_PROBLEM TO WORK ON_.
Retype the listing exactly, with no images.

====== DATA SUPPLIED ======

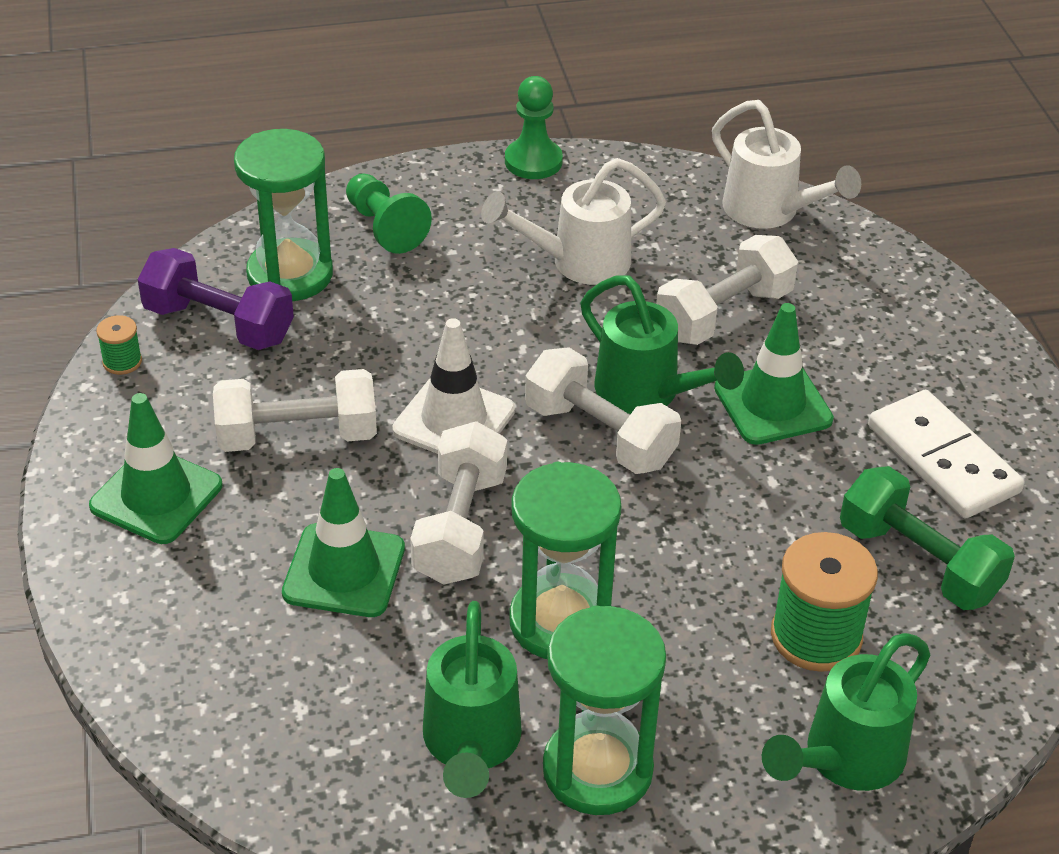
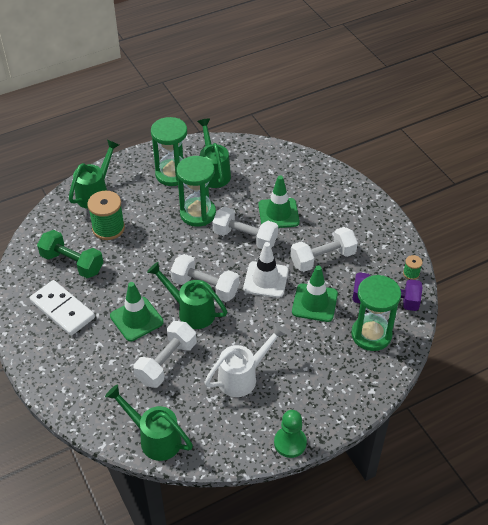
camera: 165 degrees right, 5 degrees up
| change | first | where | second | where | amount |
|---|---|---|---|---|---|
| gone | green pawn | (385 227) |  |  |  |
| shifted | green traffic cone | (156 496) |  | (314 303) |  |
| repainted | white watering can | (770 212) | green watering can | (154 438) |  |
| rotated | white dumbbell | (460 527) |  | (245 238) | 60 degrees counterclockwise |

======

_ANSWER SECTION_.
camera: 165 degrees right, 5 degrees up
| change | first | where | second | where | amount |
|---|---|---|---|---|---|
| gone | green pawn | (385 227) |  |  |  |
| shifted | green traffic cone | (156 496) |  | (314 303) |  |
| repainted | white watering can | (770 212) | green watering can | (154 438) |  |
| rotated | white dumbbell | (460 527) |  | (245 238) | 60 degrees counterclockwise |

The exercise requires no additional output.